(Stored data)
________________
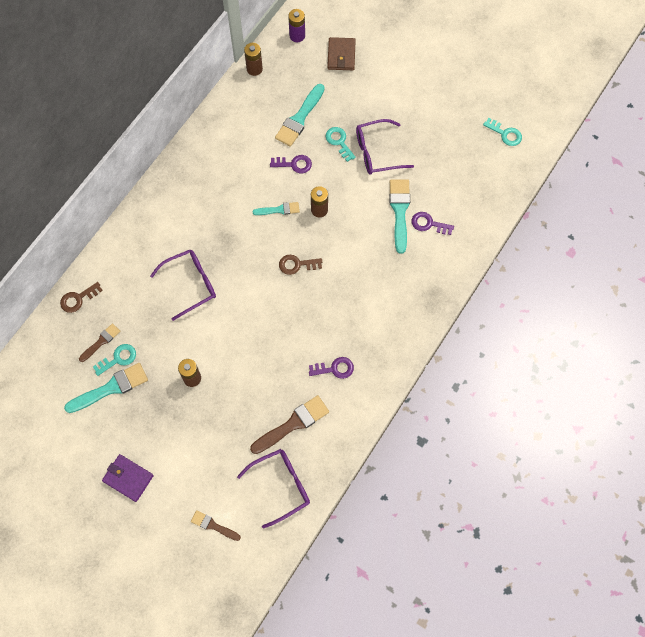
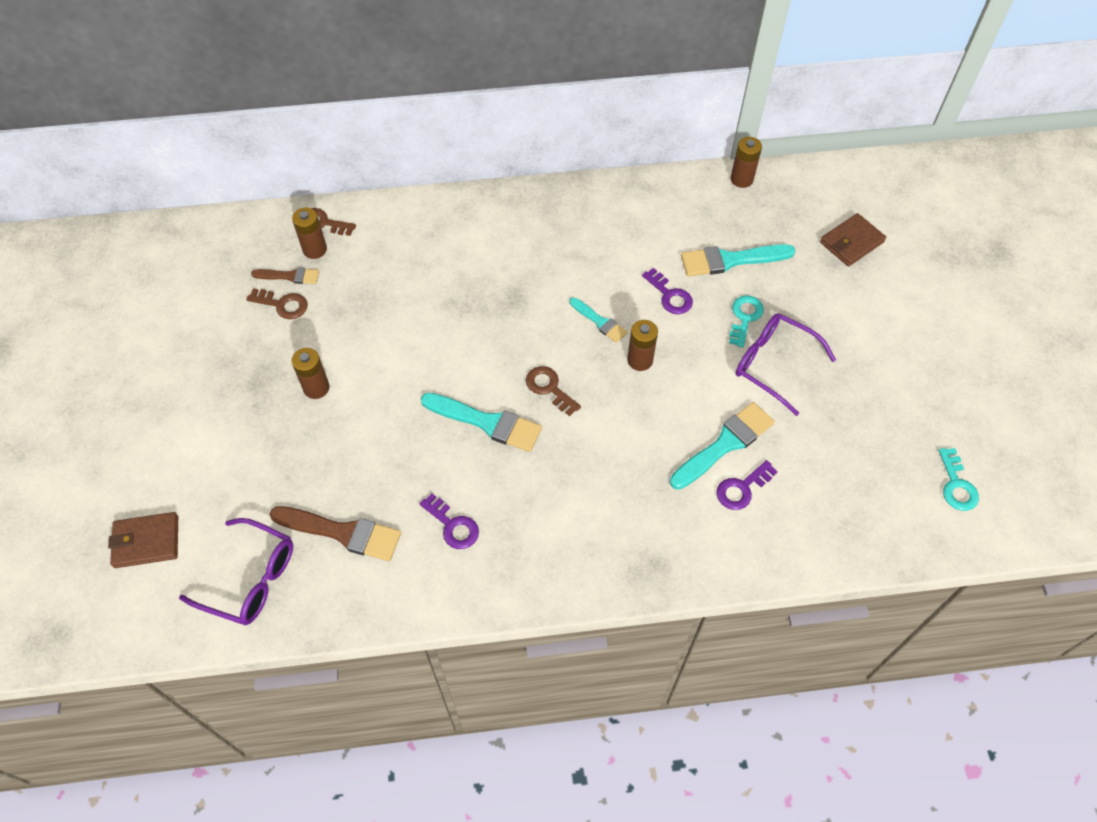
camera: 50 degrees right, 10 degrees down
turquoise brush [64,363,148,413] -> turquoise brush moved to [421,393,542,452]
turquoise key [93,344,136,376] -> brown key [246,288,308,319]
purple wallet [102,454,154,502] -> none
purple glasses [150,250,216,321] -> none
brown brush [191,510,241,541] -> brown wallet [108,512,178,568]
purple battery [288,9,305,42] -> none
purple key [412,212,454,235] -> purple key turned 105 degrees counterclockwise [716,460,778,510]
none -> brown battery [292,208,327,259]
________________
Without the pictures, copy the entries from their first line through the line containing "purple battery [288,9,305,42] -> none", and only those lines.

camera: 50 degrees right, 10 degrees down
turquoise brush [64,363,148,413] -> turquoise brush moved to [421,393,542,452]
turquoise key [93,344,136,376] -> brown key [246,288,308,319]
purple wallet [102,454,154,502] -> none
purple glasses [150,250,216,321] -> none
brown brush [191,510,241,541] -> brown wallet [108,512,178,568]
purple battery [288,9,305,42] -> none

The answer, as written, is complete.